[Stored data — start]

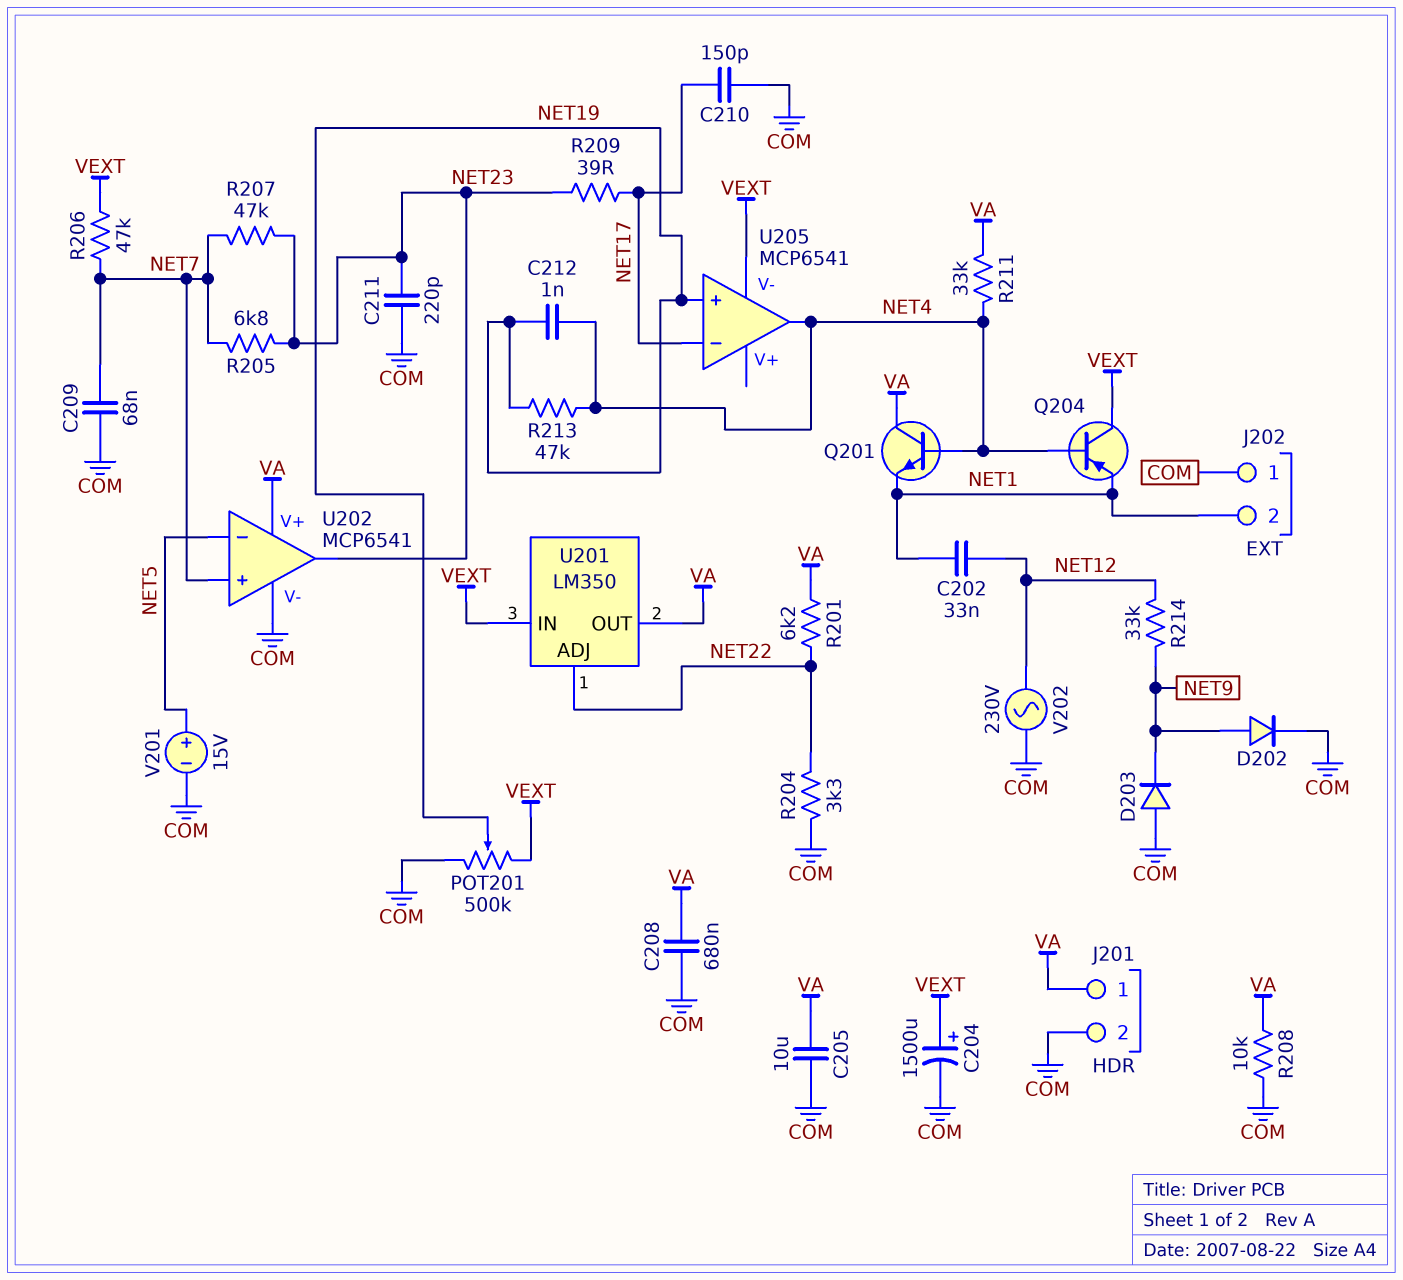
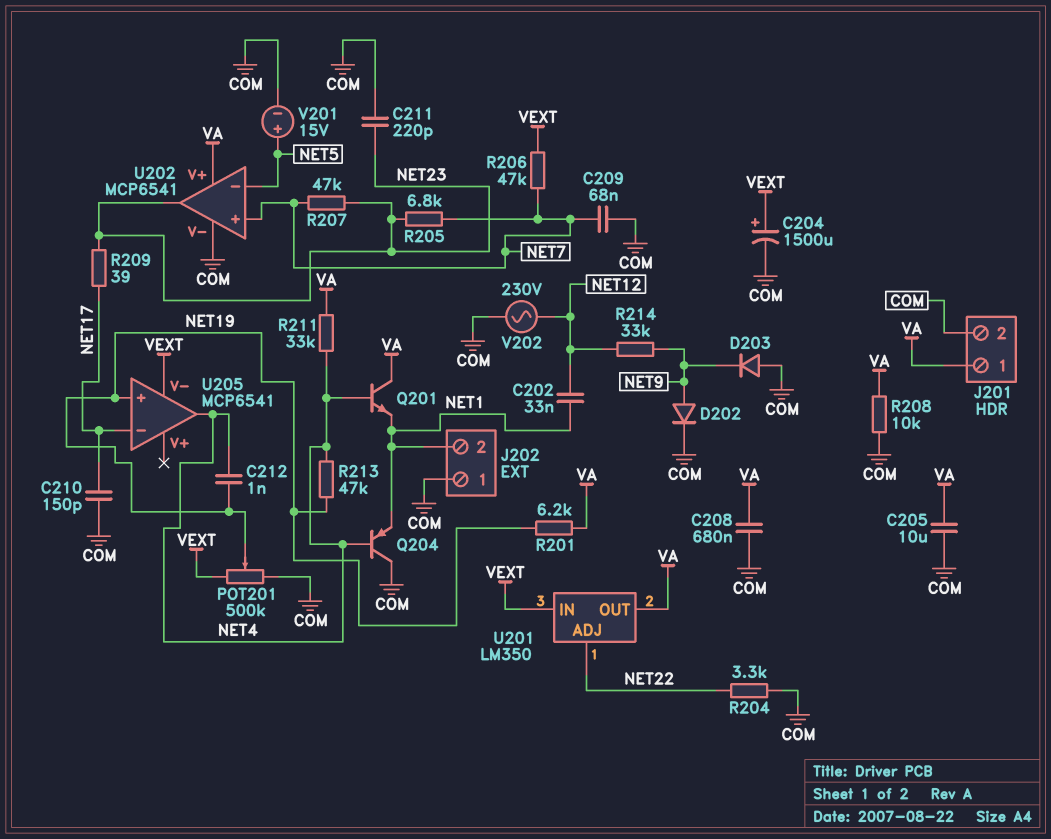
Q204: PNP (B NET4, C VEXT, E NET1) -> PNP (B NET4, C COM, E NET1)
R201: 6.2k (NET22, VA) -> 6.2k (NET19, VA)

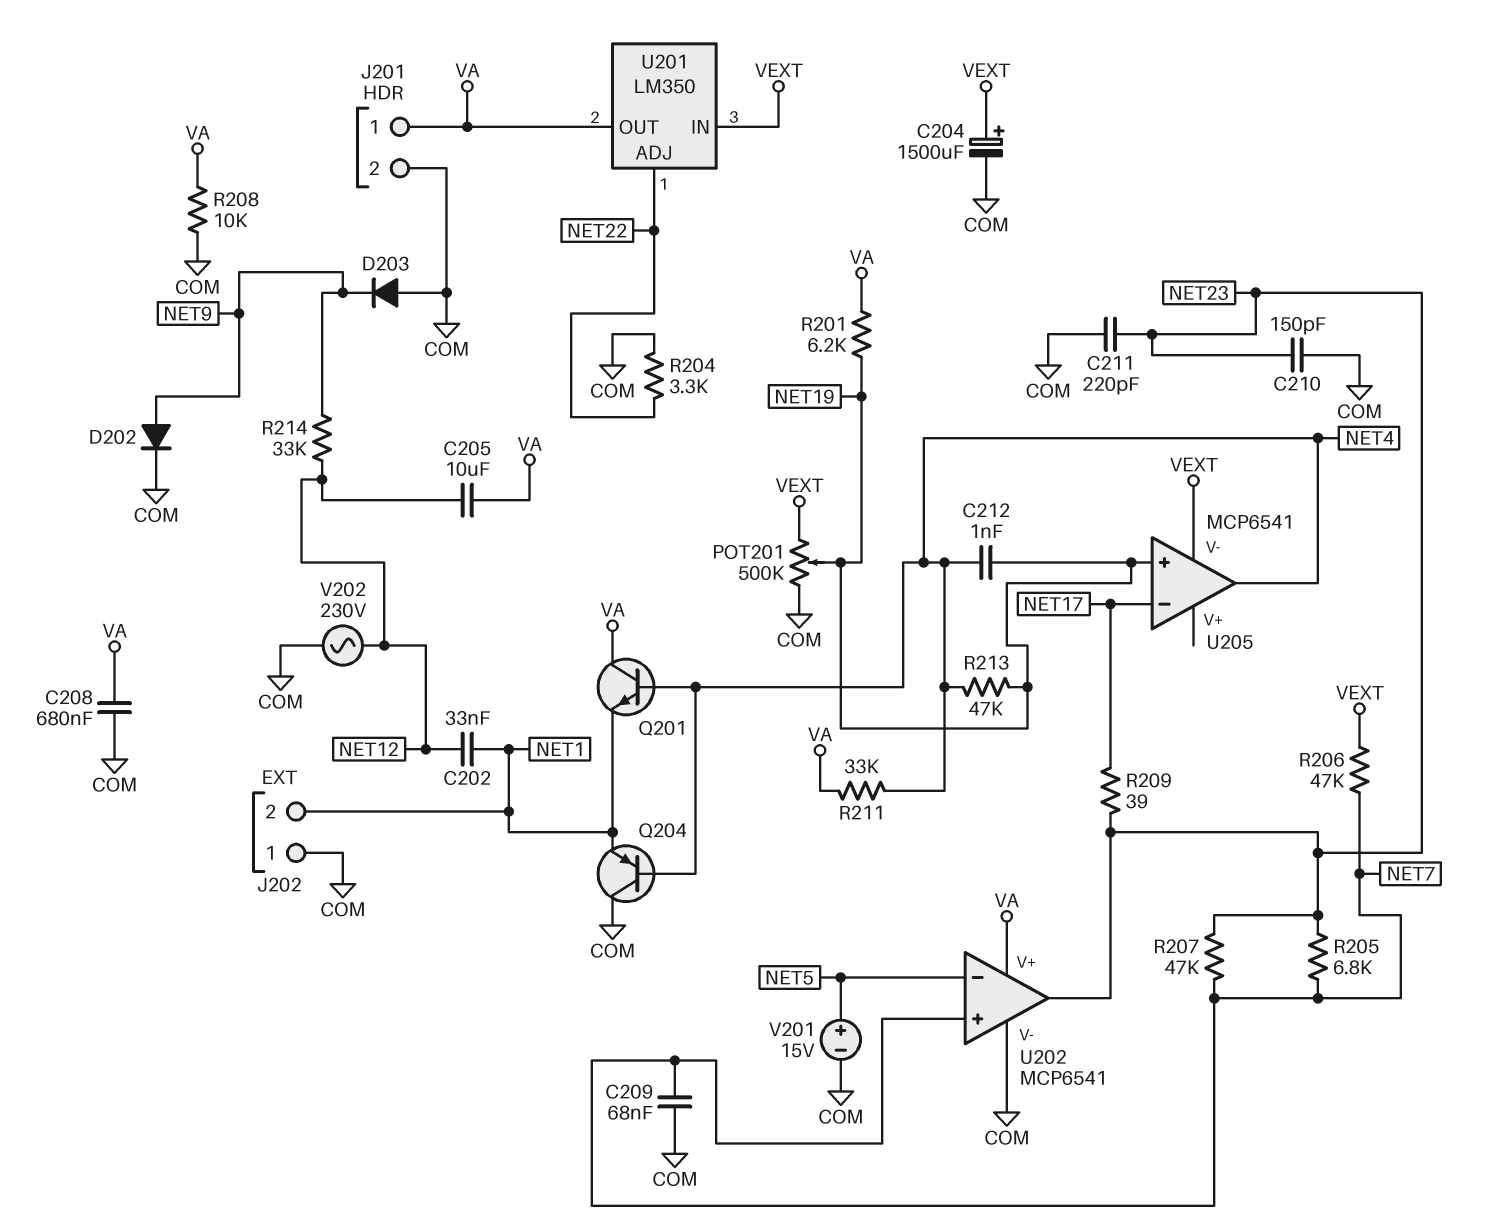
C205: 10uF (COM, VA) -> 10uF (NET12, VA)
C210: 150pF (COM, NET17) -> 150pF (COM, NET23)

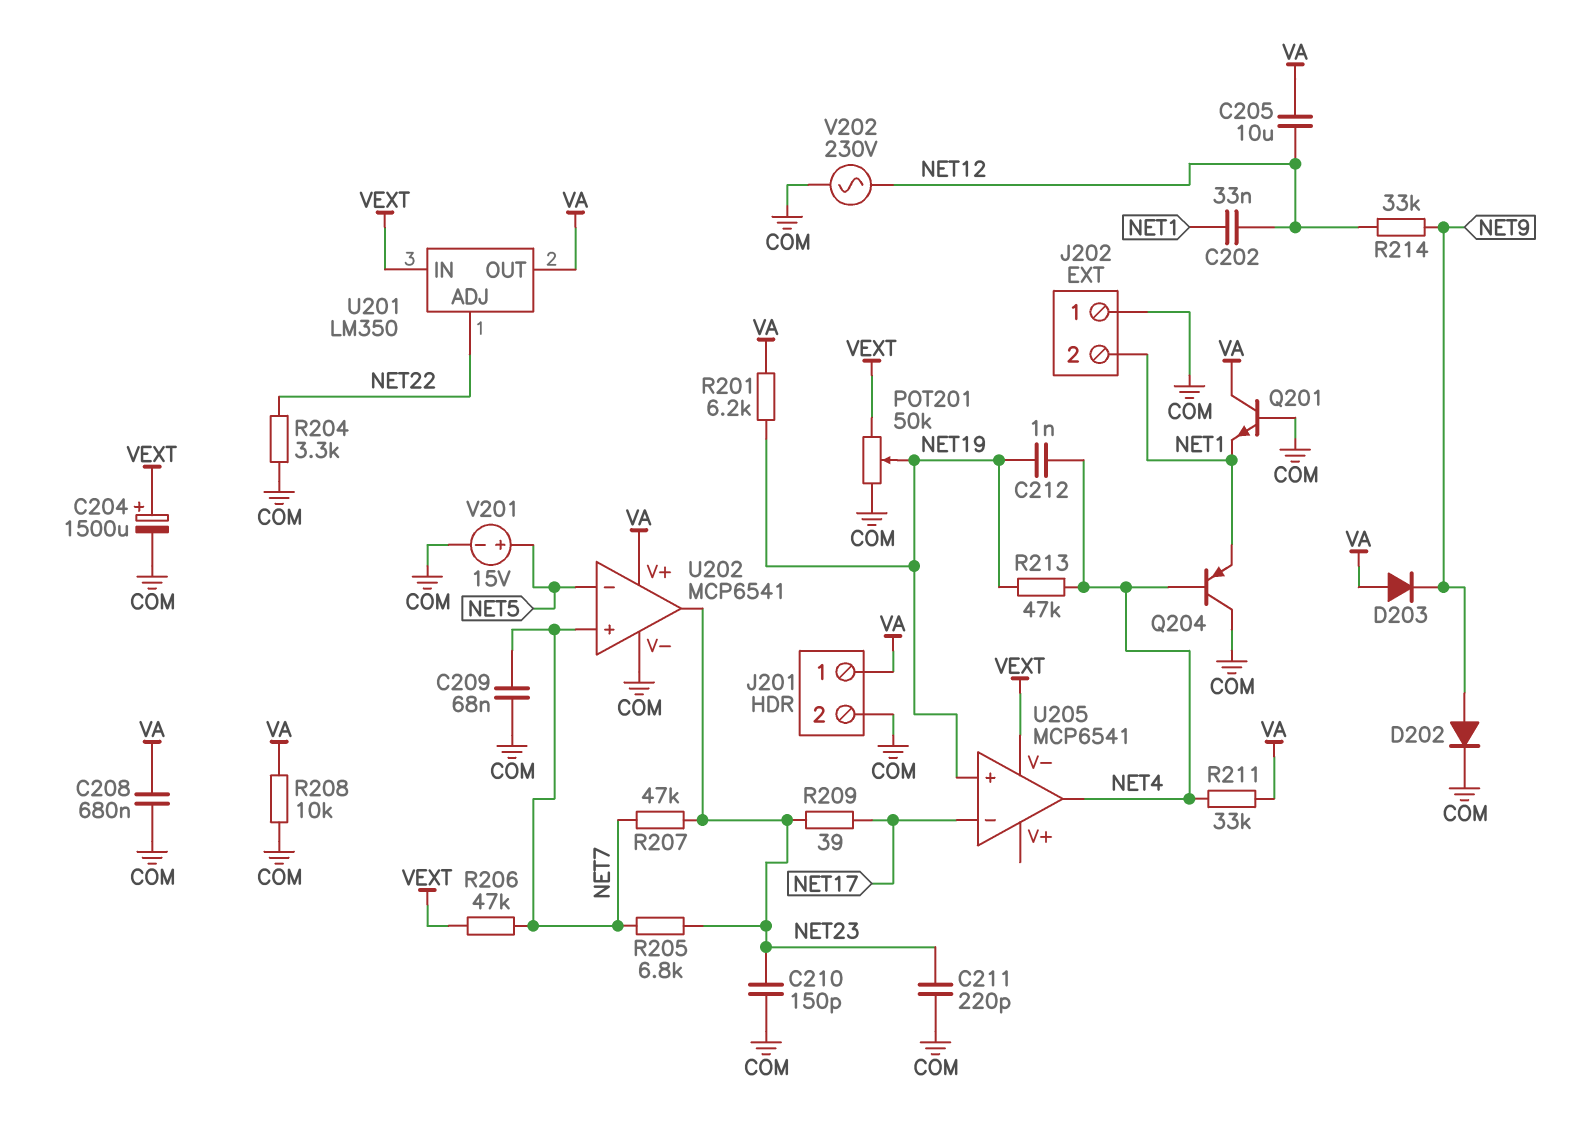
D203: diode (A COM, K NET9) -> diode (A VA, K NET9)
POT201: 500k (COM, VEXT, wiper NET19) -> 50k (COM, VEXT, wiper NET19)
Q201: NPN (B NET4, C VA, E NET1) -> NPN (B COM, C VA, E NET1)

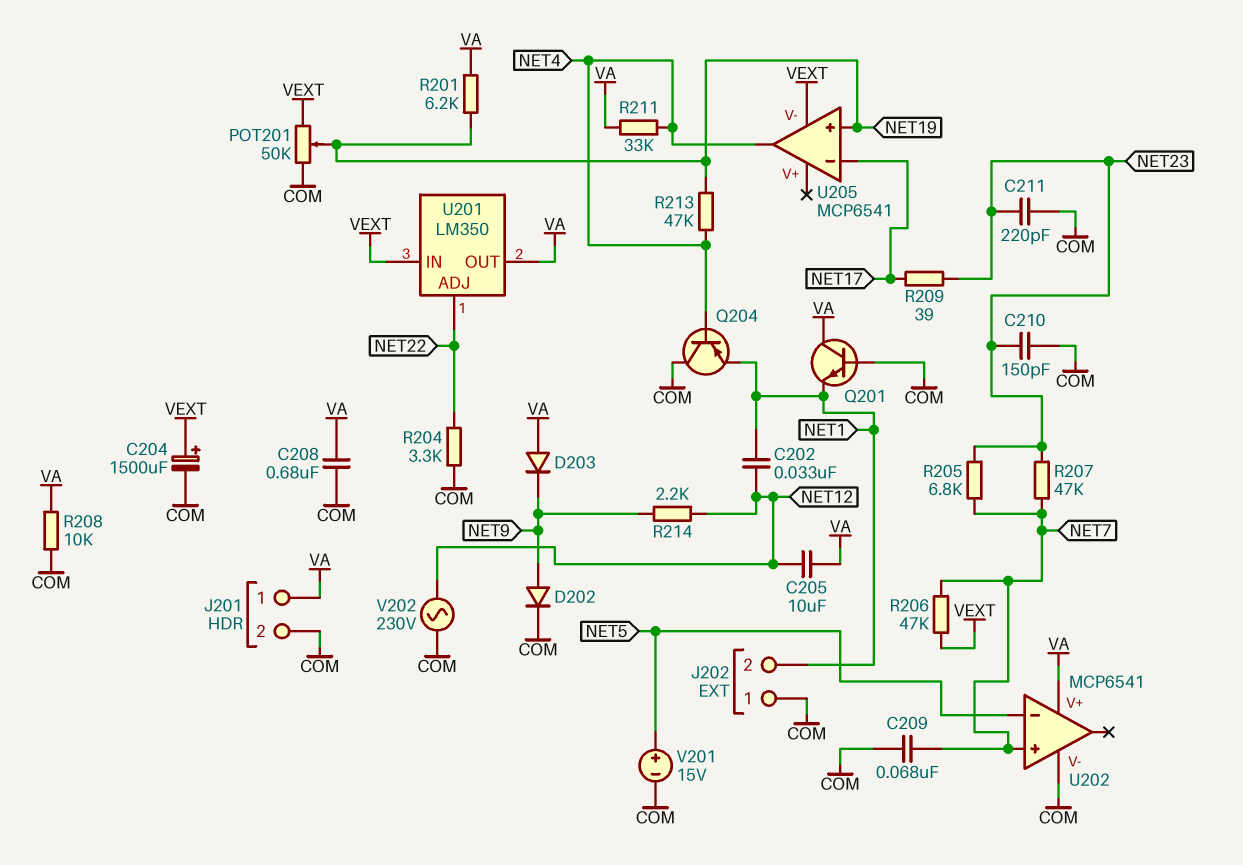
C212: 1nF (NET4, NET19) -> none
R214: 33k (NET9, NET12) -> 2.2k (NET9, NET12)
U202 pin out: NET23 -> none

[Stored data — finish]

Description of the task
The expected answer is a copy of each line in the listing above that contains "none".

Task result
C212: 1nF (NET4, NET19) -> none
U202 pin out: NET23 -> none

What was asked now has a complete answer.